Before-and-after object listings
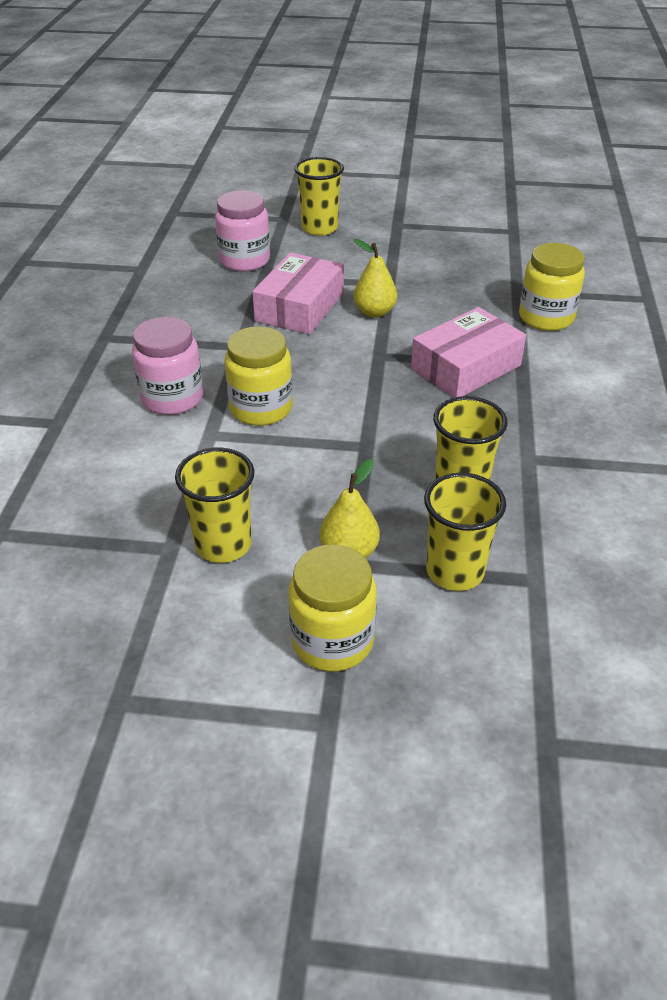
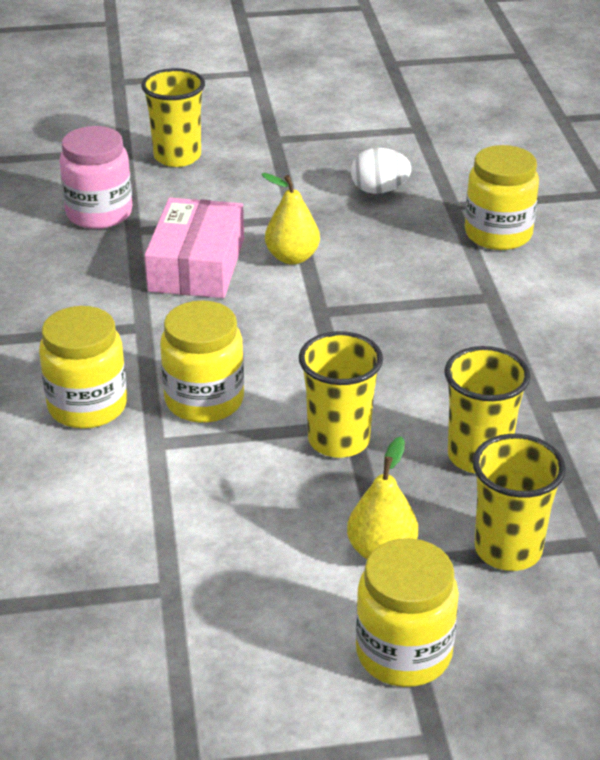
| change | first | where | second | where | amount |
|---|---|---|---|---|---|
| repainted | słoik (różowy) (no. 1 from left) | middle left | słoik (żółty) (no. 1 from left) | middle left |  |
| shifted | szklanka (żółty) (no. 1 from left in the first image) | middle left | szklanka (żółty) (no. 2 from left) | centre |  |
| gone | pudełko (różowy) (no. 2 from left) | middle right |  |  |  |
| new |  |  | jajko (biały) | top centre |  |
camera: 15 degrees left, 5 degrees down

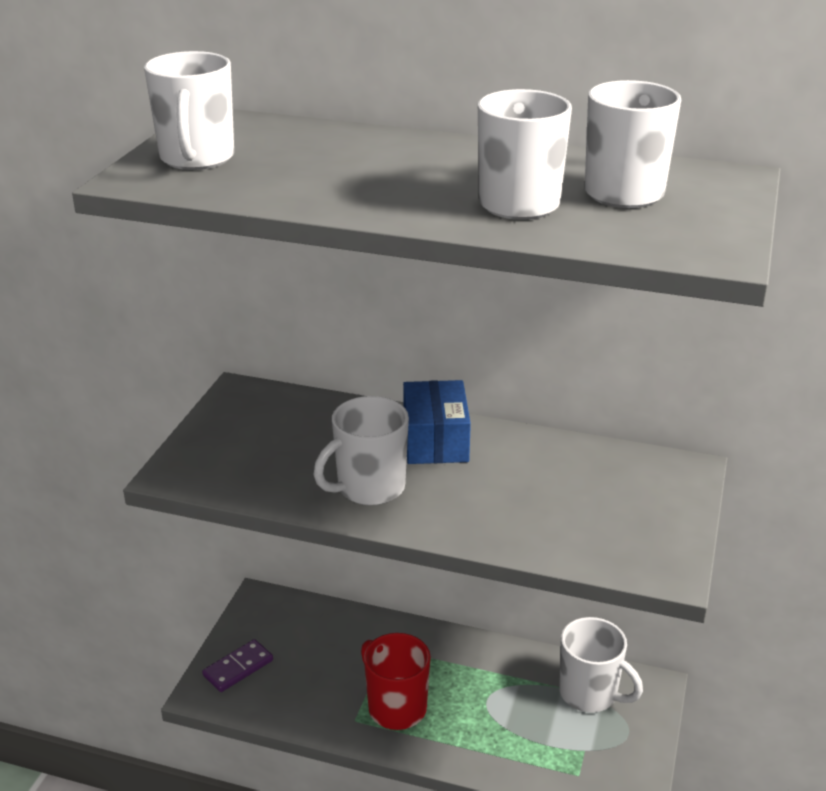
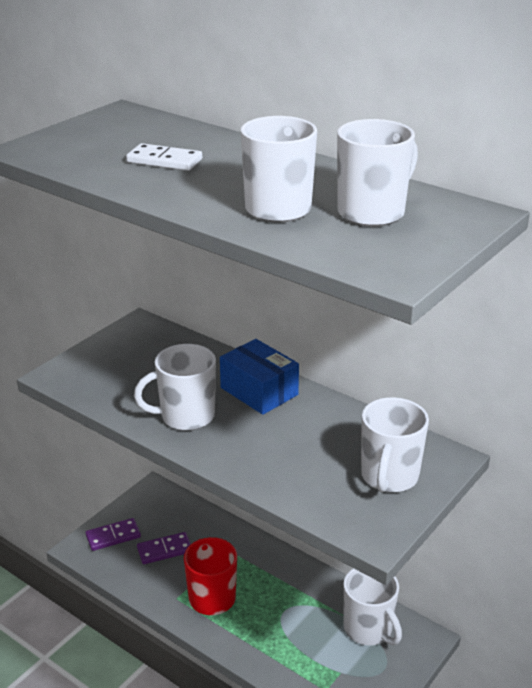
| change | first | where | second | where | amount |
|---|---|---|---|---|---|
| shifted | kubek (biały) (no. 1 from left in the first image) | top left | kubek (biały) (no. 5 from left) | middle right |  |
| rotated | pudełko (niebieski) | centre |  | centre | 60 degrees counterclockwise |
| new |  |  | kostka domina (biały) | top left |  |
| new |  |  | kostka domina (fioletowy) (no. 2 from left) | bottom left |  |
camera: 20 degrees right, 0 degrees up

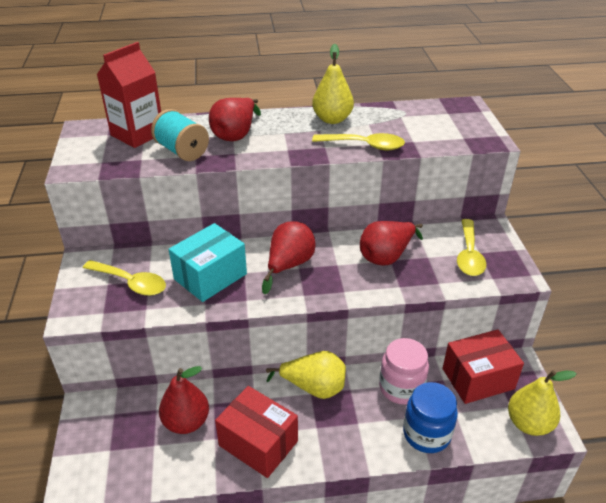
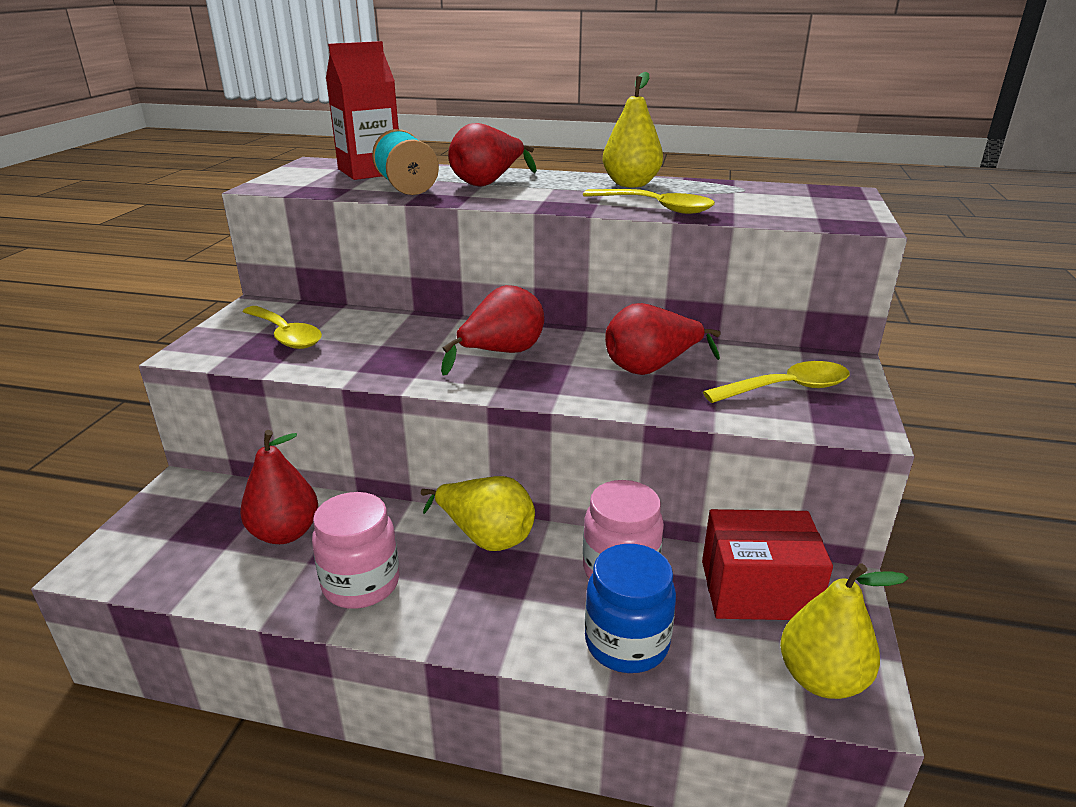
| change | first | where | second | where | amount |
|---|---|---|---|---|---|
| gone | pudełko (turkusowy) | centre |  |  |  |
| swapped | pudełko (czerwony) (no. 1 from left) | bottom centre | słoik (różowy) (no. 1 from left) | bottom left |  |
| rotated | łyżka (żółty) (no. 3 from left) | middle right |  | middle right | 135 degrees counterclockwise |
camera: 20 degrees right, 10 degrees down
==
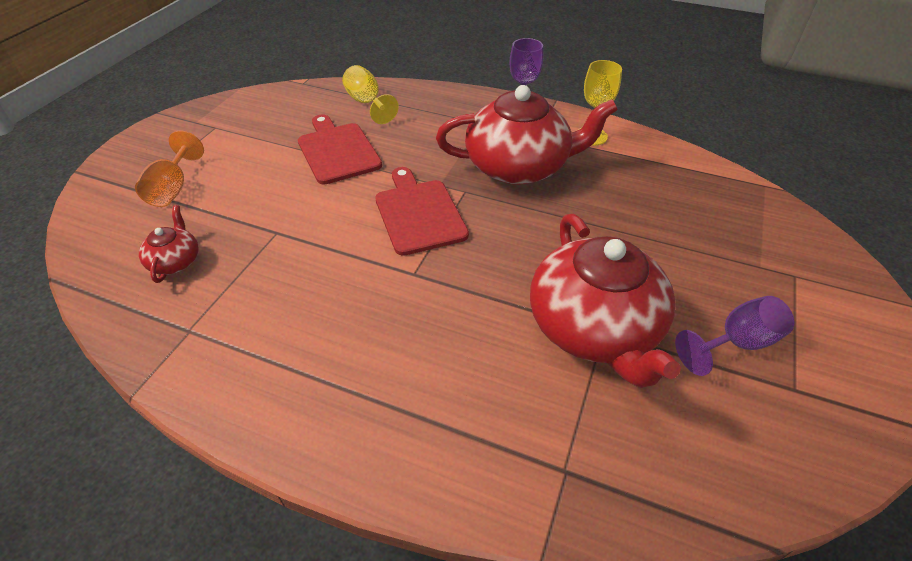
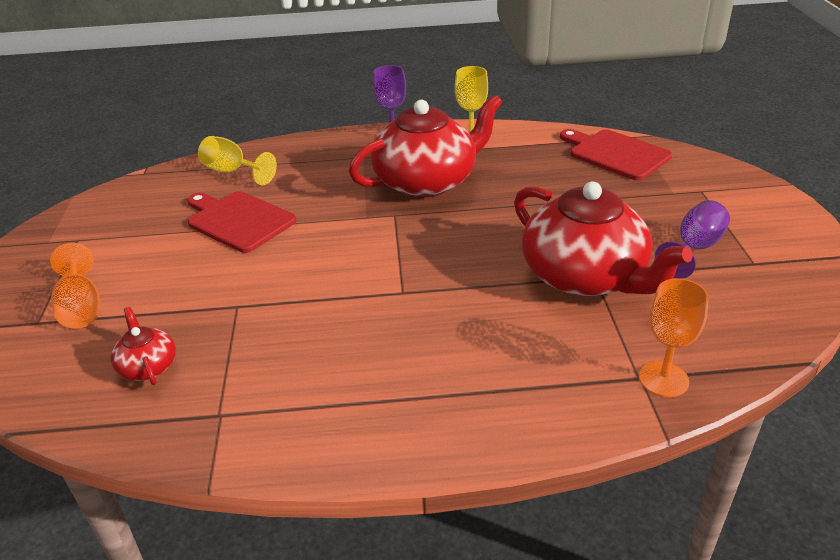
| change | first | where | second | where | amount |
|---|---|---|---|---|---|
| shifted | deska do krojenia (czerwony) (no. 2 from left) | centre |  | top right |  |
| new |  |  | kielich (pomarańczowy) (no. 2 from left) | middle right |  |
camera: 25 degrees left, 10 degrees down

REQUIRED ACTION → Retype only the lines above from the one with "camera: 15 degrees left, 5 degrees down" through the one with "camera: 20 degrees right, 10 degrees down", exactly and with both ends. Images stay out.

THE COMPLETED TASK →
camera: 15 degrees left, 5 degrees down

| change | first | where | second | where | amount |
|---|---|---|---|---|---|
| shifted | kubek (biały) (no. 1 from left in the first image) | top left | kubek (biały) (no. 5 from left) | middle right |  |
| rotated | pudełko (niebieski) | centre |  | centre | 60 degrees counterclockwise |
| new |  |  | kostka domina (biały) | top left |  |
| new |  |  | kostka domina (fioletowy) (no. 2 from left) | bottom left |  |
camera: 20 degrees right, 0 degrees up

| change | first | where | second | where | amount |
|---|---|---|---|---|---|
| gone | pudełko (turkusowy) | centre |  |  |  |
| swapped | pudełko (czerwony) (no. 1 from left) | bottom centre | słoik (różowy) (no. 1 from left) | bottom left |  |
| rotated | łyżka (żółty) (no. 3 from left) | middle right |  | middle right | 135 degrees counterclockwise |
camera: 20 degrees right, 10 degrees down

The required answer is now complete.